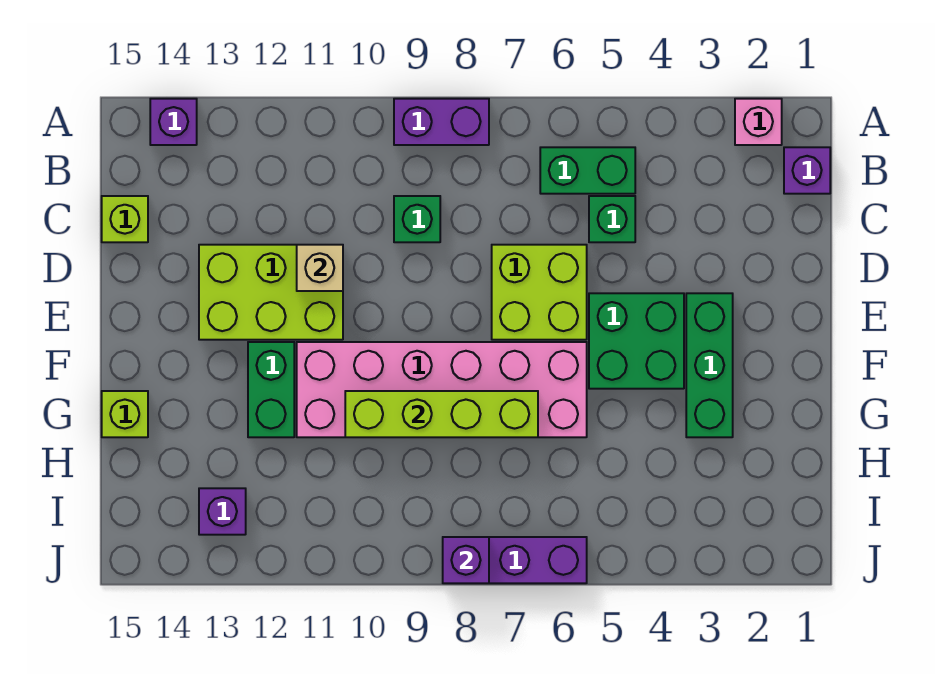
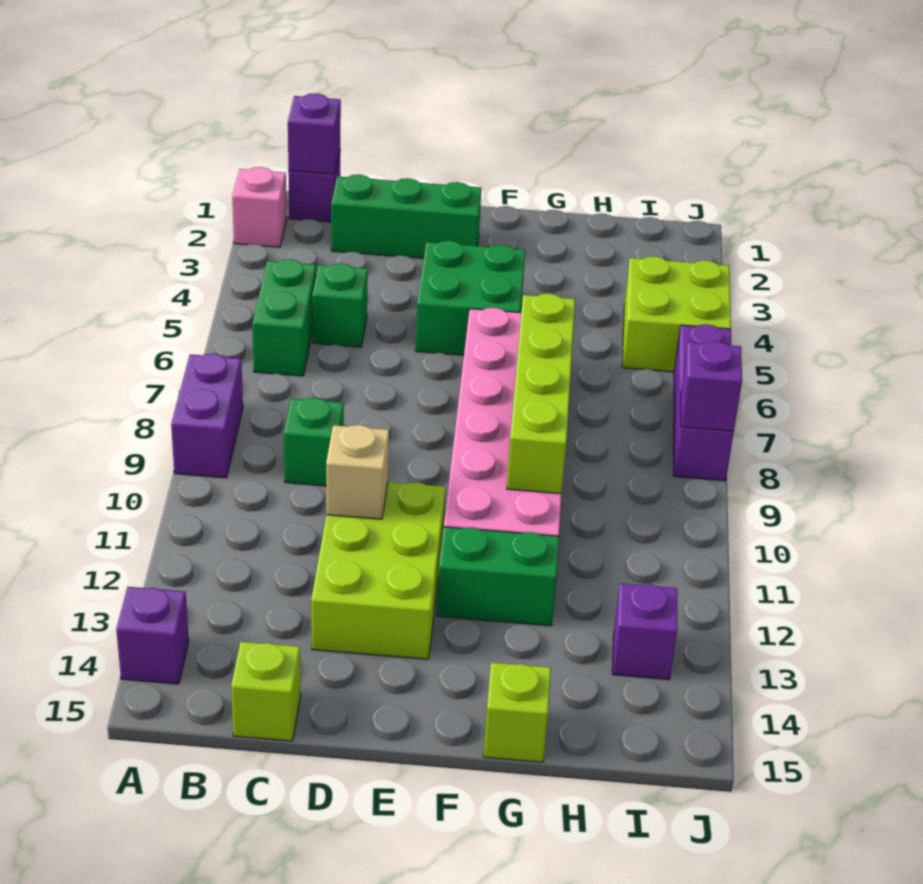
none -> purple brick B1 level 2
lime brick D6:E7 level 1 -> lime brick I4:J5 level 1
green brick E3:G3 level 1 -> green brick C2:E2 level 1

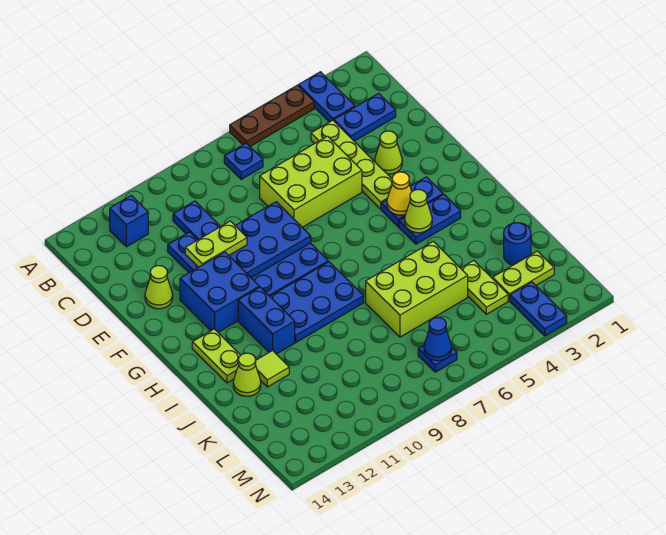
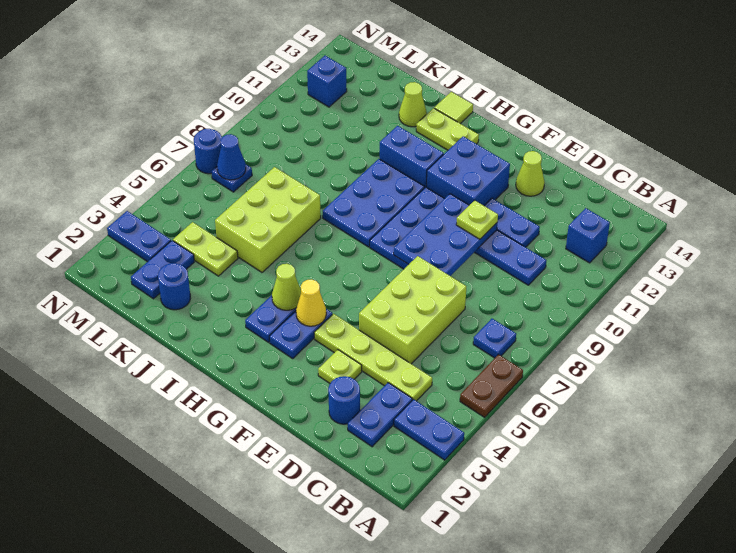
brown plate A4:A6 level 1 -> brown plate A5:A6 level 1
none -> blue round brick D2 level 1
lime cone E3 level 1 -> lime plate E3 level 1
lime plate E10:E11 level 3 -> lime plate E10 level 3
lime tile J12 level 1 -> lime tile I14 level 1
lime plate L2:L3 level 1 -> blue plate L2:L3 level 1
none -> blue brick M12 level 1
none -> blue round brick N7 level 1

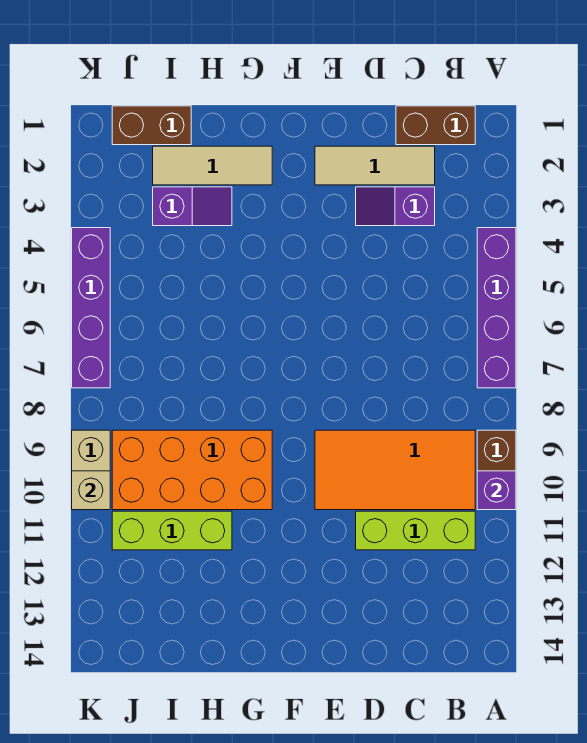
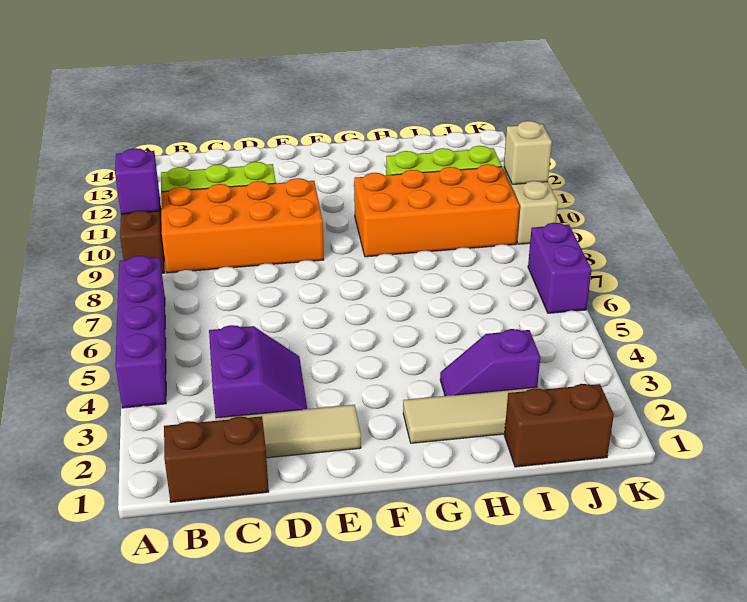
orange tile B9:E10 level 1 -> orange brick B9:E10 level 1
purple slope C3:D3 level 1 top C -> purple slope C3:D4 level 1 top C
purple brick K4:K7 level 1 -> purple brick K6:K7 level 1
########
(Prompt) In the entries, find every line holding "tile" and copy it.

(Answer)
lime tile J12 level 1 -> lime tile I14 level 1
orange tile B9:E10 level 1 -> orange brick B9:E10 level 1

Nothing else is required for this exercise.